» ACTIVITY
With the images left out, print all of the records below exactly.

Before-and-after scene images
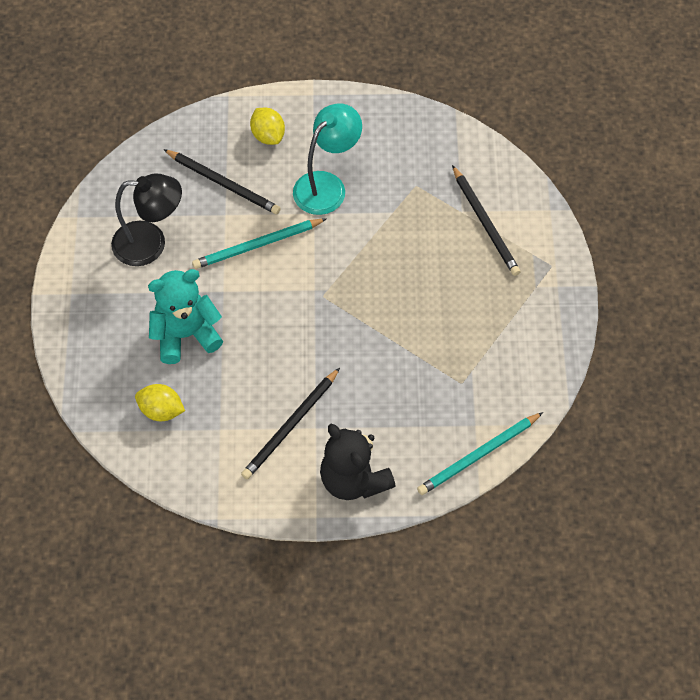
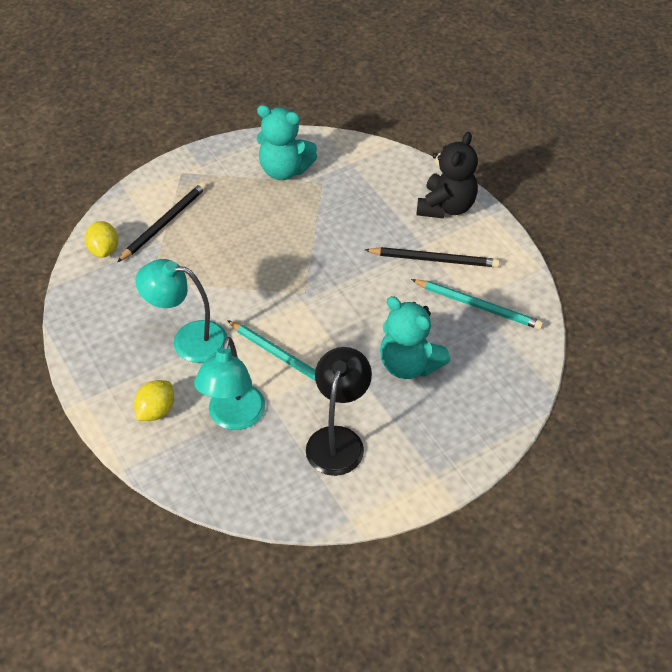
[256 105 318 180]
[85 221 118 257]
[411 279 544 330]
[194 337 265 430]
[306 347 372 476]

» WRITTEN RESPONSE
[256 105 318 180]
[85 221 118 257]
[411 279 544 330]
[194 337 265 430]
[306 347 372 476]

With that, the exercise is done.